■ **Task prompt**
Report each line of the records below that holds the word "degrees".

■ **Records for this task**
=-=-=
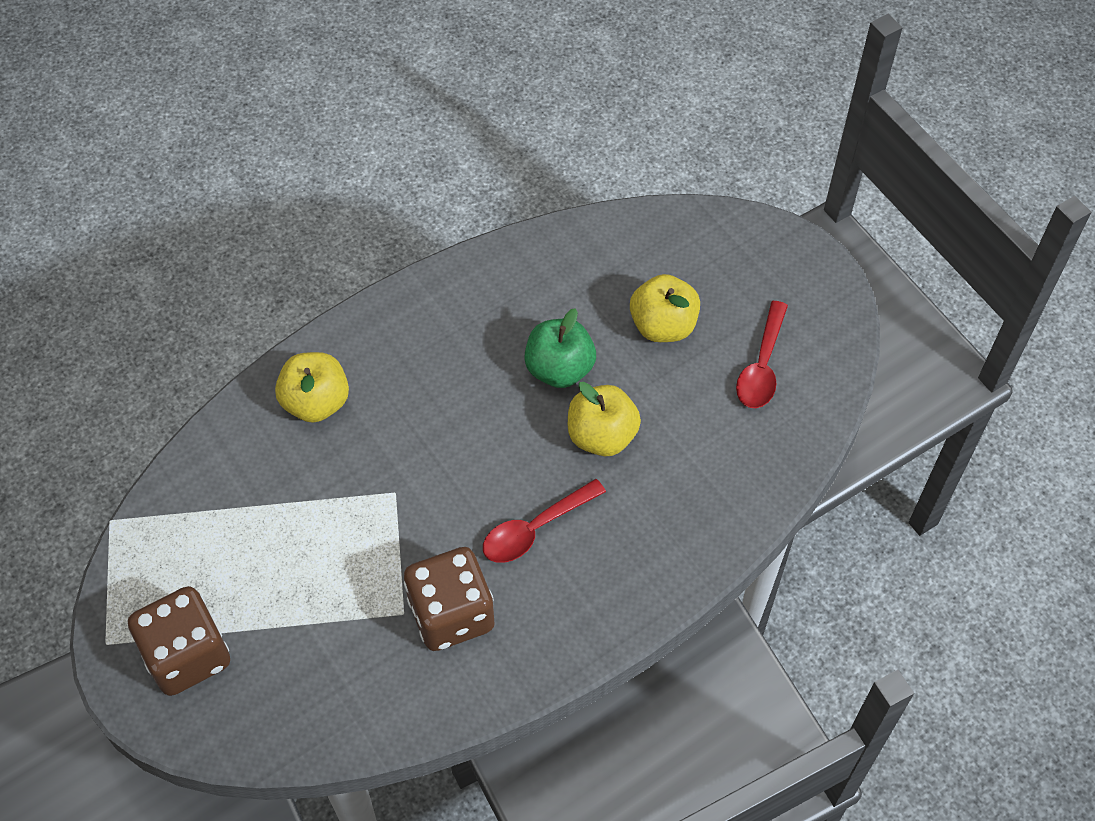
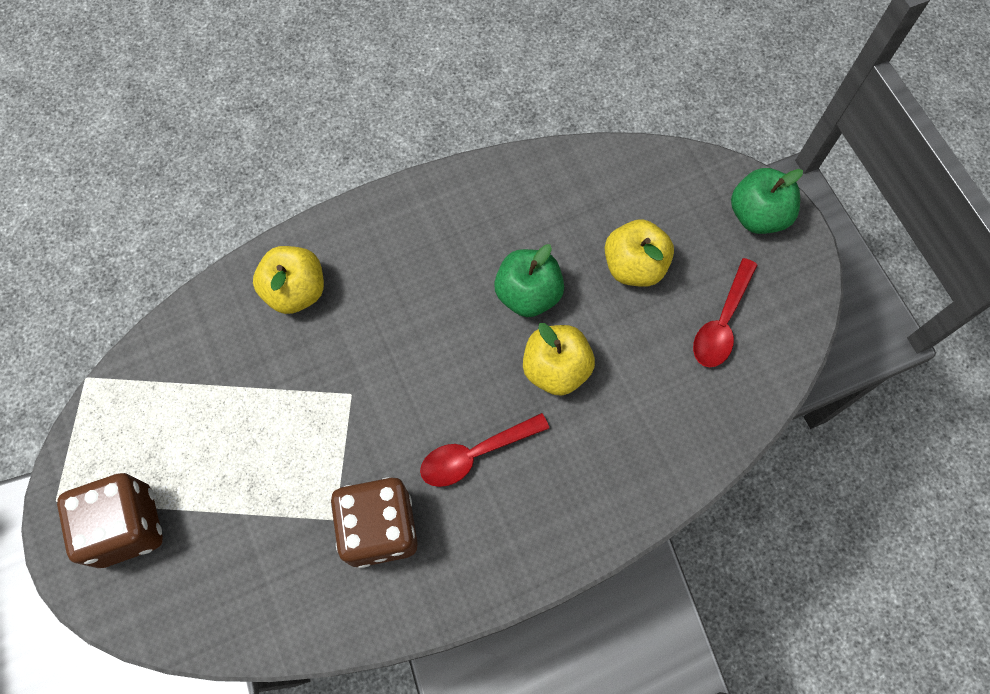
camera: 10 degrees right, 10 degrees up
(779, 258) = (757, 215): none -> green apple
=-=-=
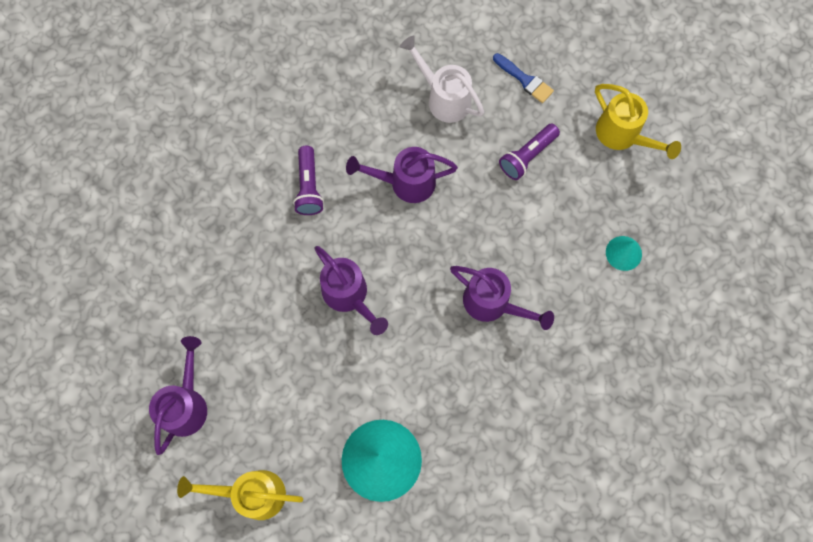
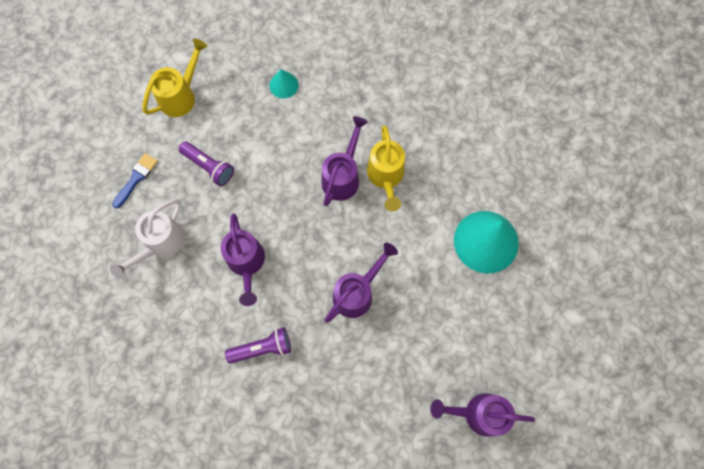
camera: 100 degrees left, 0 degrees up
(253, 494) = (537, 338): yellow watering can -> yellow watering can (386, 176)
=-=-=
■ **Answer section**
camera: 10 degrees right, 10 degrees up
camera: 100 degrees left, 0 degrees up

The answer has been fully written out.